— WHAT TO DO —
No picture should appear in the copy. Transcribe exactly, and only, the lines from the one with "(184, 624) = (77, 266): pink" through the last line of the data below.

Scene comparison data
BEGIN

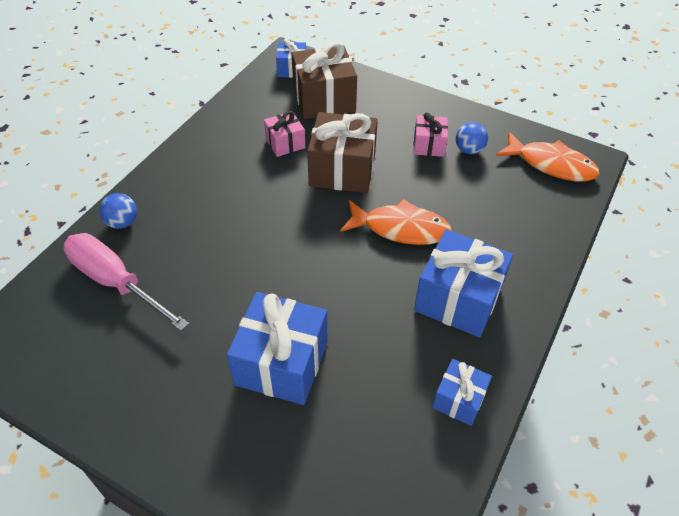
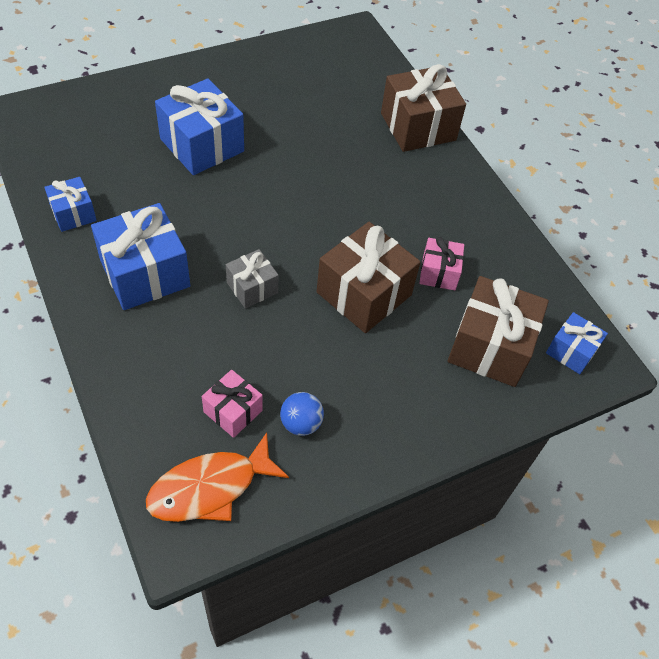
camera: 120 degrees right, 5 degrees up
(115, 282) = (356, 101): pink screwdriver -> none
(122, 222) = (418, 127): blue ball -> brown gift
(400, 228) = (252, 287): orange fish -> grey gift
(429, 145) = (339, 391): pink gift -> pink gift (233, 411)

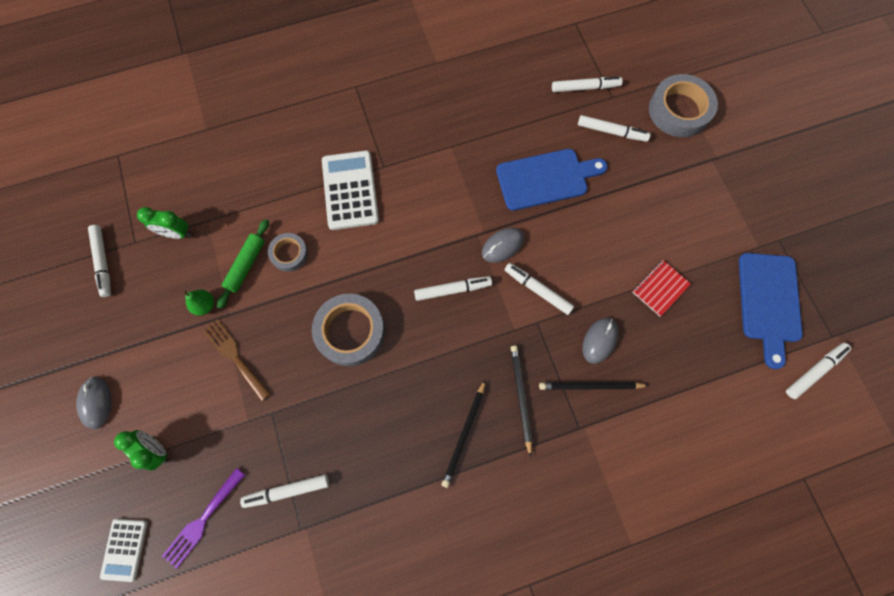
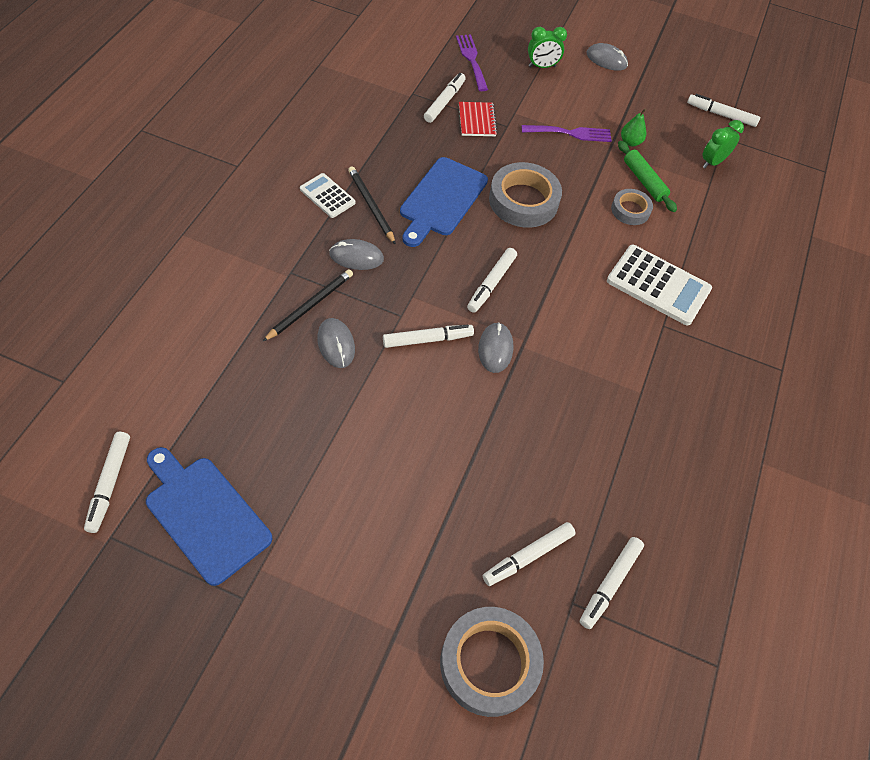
camera: 125 degrees right, 15 degrees down
(125, 549) = (493, 25): white calculator -> white calculator (327, 196)
(235, 356) = (570, 133): brown fork -> purple fork
(520, 397) = (356, 257): black pencil -> grey mouse
(546, 179) = (530, 441): blue cutting board -> blue cutting board (441, 200)
(660, 288) = (324, 433): red notebook -> red notebook (477, 120)

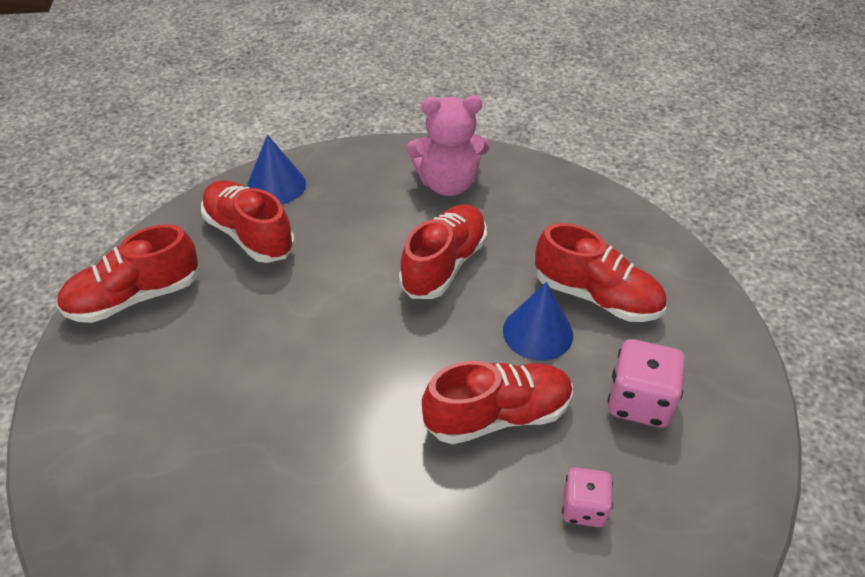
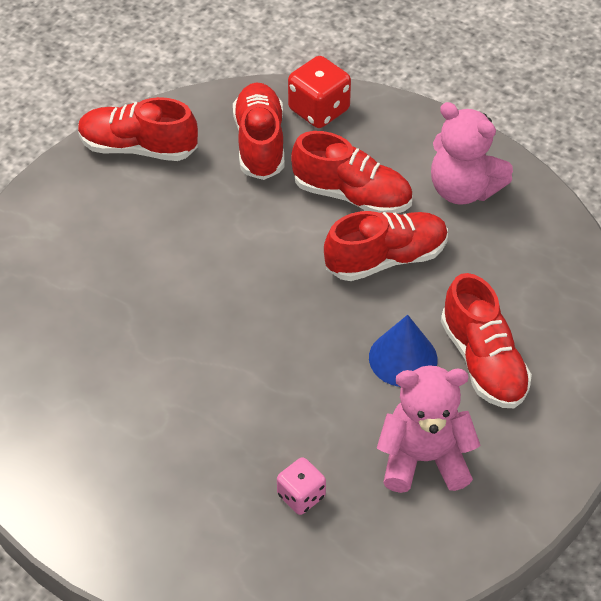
camera: 40 degrees right, 5 degrees up
(276, 185) = (319, 110): blue cone -> red dice
(497, 415) = (307, 396): red shoe -> red shoe (352, 195)
(639, 401) = (423, 458): pink dice -> pink teddy bear

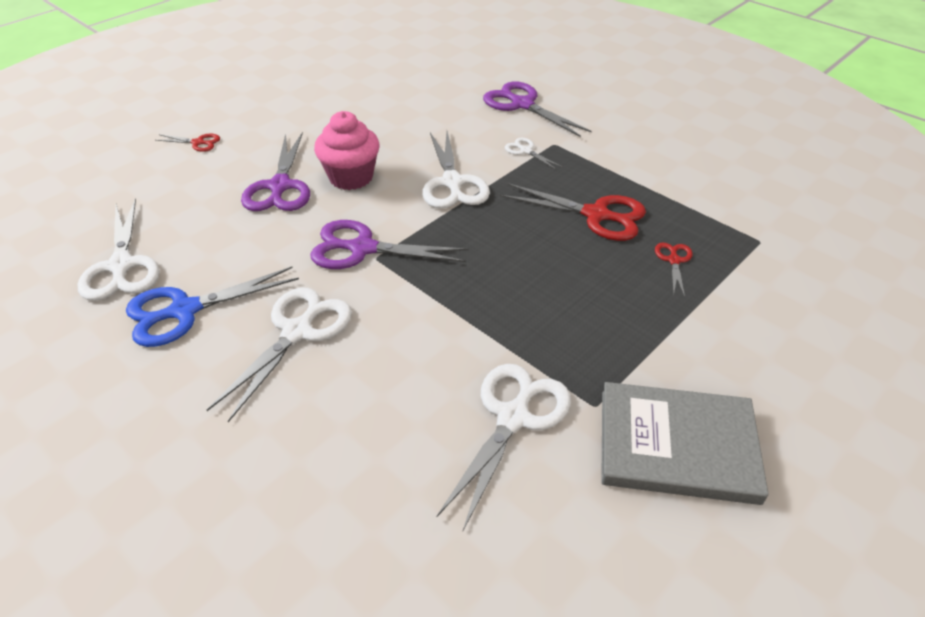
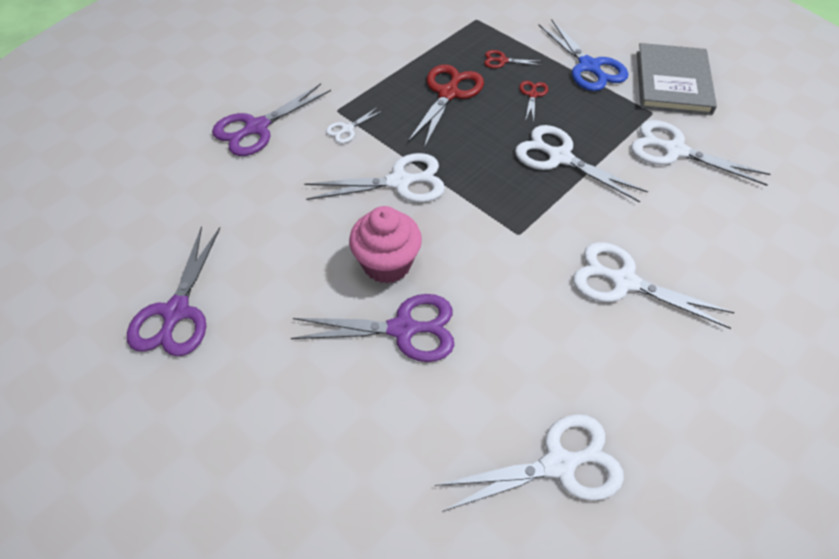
camera: 90 degrees left, 10 degrees up
(185, 310) = (616, 378): blue scissors -> blue scissors (589, 66)
(198, 143) = (295, 445): red scissors -> red scissors (532, 95)
(363, 248) = (506, 244): purple scissors -> purple scissors (176, 312)
(493, 298) = (560, 157): none -> white scissors

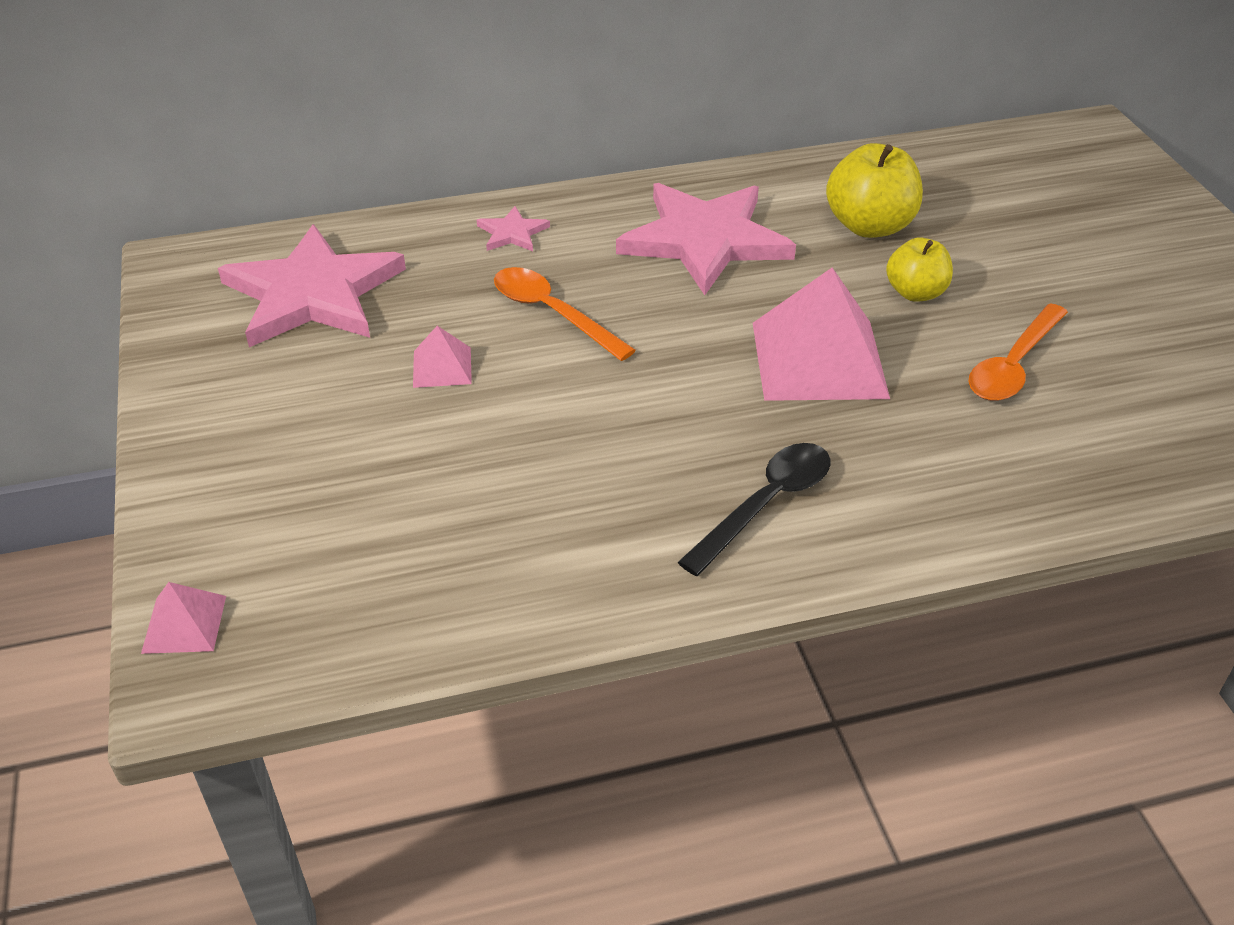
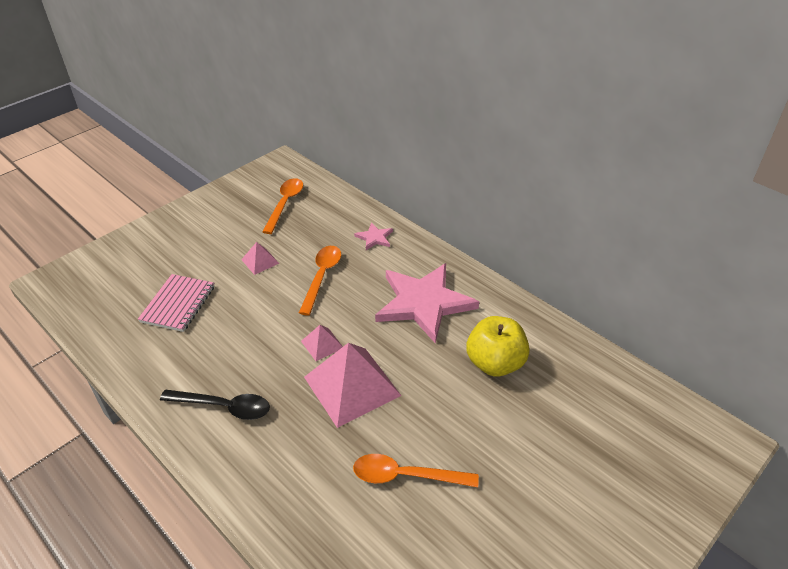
camera: 60 degrees right, 0 degrees up
(184, 624) = (77, 266): pink pyramid -> pink pyramid (322, 344)
(313, 294) = (285, 204): pink star -> orange spoon
(459, 497) = (178, 304): none -> pink notebook
(915, 293) = (444, 406): yellow apple -> none

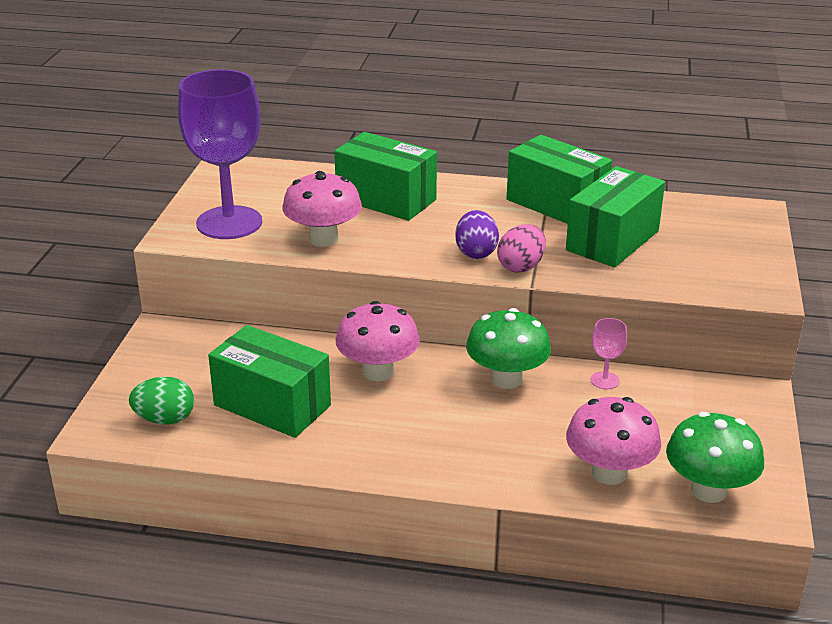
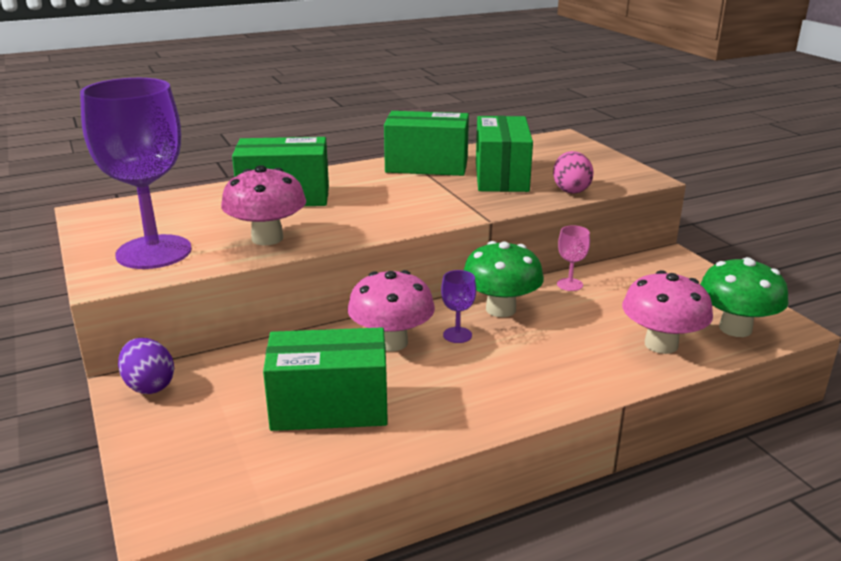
camera: 35 degrees left, 5 degrees down
(165, 419) = (232, 466): green egg -> none
(438, 387) = (457, 335): none -> purple goblet
(476, 252) = (414, 211): purple egg -> purple egg (149, 386)
(521, 267) = (462, 210): pink egg -> pink egg (571, 190)

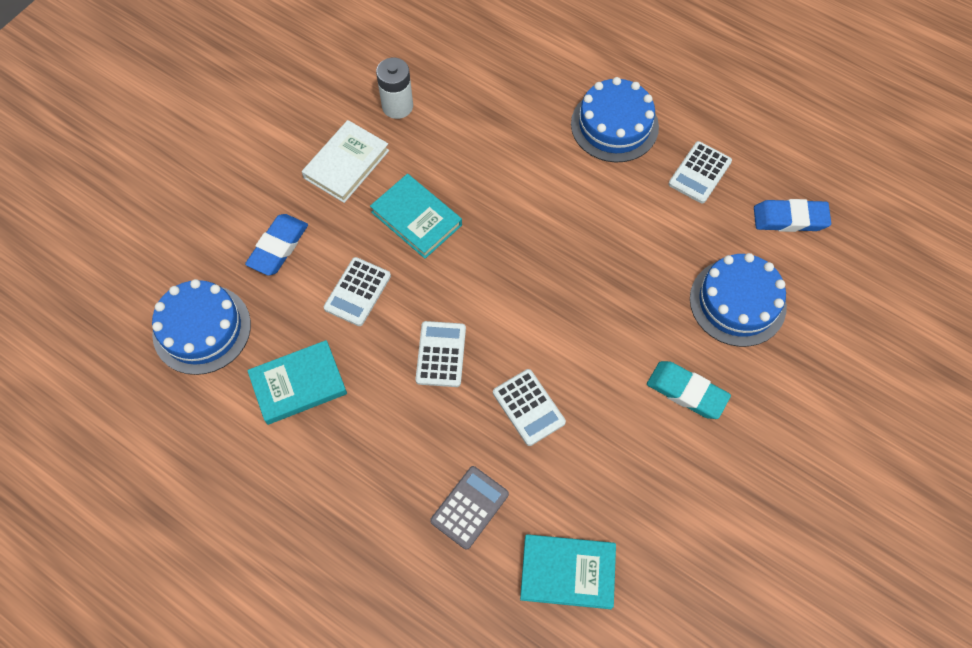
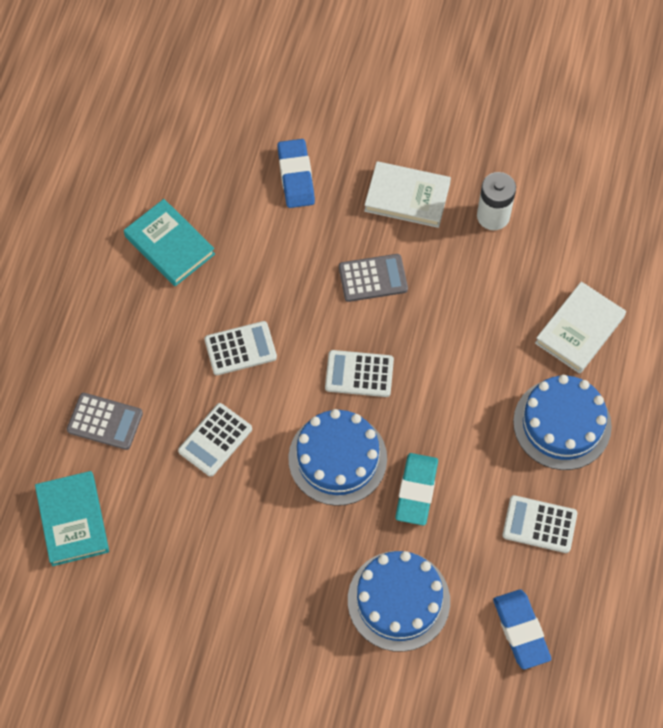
camera: 70 degrees right, 0 degrees up
(202, 329) = (193, 150): blue cake -> blue cake (337, 458)
(278, 247) = (296, 176): blue eraser -> blue eraser turned 75 degrees clockwise
(357, 292) = (276, 257): white calculator -> white calculator (359, 374)
(416, 218) = (373, 278): turquoise book -> grey calculator
(533, 83) = (579, 330): none -> white book
(686, 392) = (281, 576): turquoise eraser -> turquoise eraser (416, 491)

END

— TASK SOLUTION —
(184, 624) = (77, 266): pink pyramid -> pink pyramid (322, 344)
(313, 294) = (285, 204): pink star -> orange spoon
(459, 497) = (178, 304): none -> pink notebook
(915, 293) = (444, 406): yellow apple -> none

camera: 35 degrees left, 5 degrees down
(165, 419) = (232, 466): green egg -> none
(438, 387) = (457, 335): none -> purple goblet
(476, 252) = (414, 211): purple egg -> purple egg (149, 386)
(521, 267) = (462, 210): pink egg -> pink egg (571, 190)

camera: 70 degrees right, 0 degrees up
(202, 329) = (193, 150): blue cake -> blue cake (337, 458)
(278, 247) = (296, 176): blue eraser -> blue eraser turned 75 degrees clockwise
(357, 292) = (276, 257): white calculator -> white calculator (359, 374)
(416, 218) = (373, 278): turquoise book -> grey calculator
(533, 83) = (579, 330): none -> white book
(686, 392) = (281, 576): turquoise eraser -> turquoise eraser (416, 491)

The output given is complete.